*** Opening of Data section ***

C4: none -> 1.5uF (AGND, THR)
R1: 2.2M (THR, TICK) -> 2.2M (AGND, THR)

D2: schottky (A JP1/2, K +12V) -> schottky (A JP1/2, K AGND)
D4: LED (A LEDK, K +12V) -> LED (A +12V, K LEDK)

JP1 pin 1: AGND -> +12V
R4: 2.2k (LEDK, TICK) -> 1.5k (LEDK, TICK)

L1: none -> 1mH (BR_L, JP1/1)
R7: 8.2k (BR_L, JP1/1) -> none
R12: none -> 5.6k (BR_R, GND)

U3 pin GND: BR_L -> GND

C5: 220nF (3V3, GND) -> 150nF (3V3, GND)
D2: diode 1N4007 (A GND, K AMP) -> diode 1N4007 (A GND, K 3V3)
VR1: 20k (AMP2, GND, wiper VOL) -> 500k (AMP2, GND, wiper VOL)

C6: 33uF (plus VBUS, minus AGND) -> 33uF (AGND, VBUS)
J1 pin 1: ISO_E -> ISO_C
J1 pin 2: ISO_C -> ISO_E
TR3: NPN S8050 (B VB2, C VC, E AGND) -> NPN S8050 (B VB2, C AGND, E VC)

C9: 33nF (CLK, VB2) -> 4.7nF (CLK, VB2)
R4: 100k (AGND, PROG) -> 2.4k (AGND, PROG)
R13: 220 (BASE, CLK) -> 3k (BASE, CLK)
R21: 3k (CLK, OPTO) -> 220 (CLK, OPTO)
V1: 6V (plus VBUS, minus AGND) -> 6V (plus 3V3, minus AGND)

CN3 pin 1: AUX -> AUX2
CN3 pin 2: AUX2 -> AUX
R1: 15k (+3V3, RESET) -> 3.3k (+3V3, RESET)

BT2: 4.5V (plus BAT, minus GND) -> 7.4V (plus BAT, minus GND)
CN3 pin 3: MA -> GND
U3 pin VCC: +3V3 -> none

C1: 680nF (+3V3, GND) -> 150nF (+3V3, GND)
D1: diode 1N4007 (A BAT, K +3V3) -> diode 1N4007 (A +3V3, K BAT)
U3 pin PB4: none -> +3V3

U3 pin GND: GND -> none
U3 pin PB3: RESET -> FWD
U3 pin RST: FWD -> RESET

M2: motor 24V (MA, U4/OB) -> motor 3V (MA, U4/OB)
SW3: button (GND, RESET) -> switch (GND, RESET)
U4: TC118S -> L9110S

*** Close of Data section ***

→ About this exercise: Search the entries above for "VBUS". Show every line that has it.

→ Answer section:
C6: 33uF (plus VBUS, minus AGND) -> 33uF (AGND, VBUS)
V1: 6V (plus VBUS, minus AGND) -> 6V (plus 3V3, minus AGND)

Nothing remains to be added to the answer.